──────── The data ────────
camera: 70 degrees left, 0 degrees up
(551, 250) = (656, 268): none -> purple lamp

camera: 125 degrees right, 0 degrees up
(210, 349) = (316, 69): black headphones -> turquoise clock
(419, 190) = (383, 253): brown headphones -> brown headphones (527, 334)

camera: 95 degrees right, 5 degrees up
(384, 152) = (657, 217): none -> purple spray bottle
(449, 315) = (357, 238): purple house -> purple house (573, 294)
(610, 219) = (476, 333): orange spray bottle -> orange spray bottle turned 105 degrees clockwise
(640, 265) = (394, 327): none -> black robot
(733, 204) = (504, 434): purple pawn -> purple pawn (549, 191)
────────
- **Instructions for the task**: Pull every line containing "black" from the data.

- **Task result**:
(210, 349) = (316, 69): black headphones -> turquoise clock
(640, 265) = (394, 327): none -> black robot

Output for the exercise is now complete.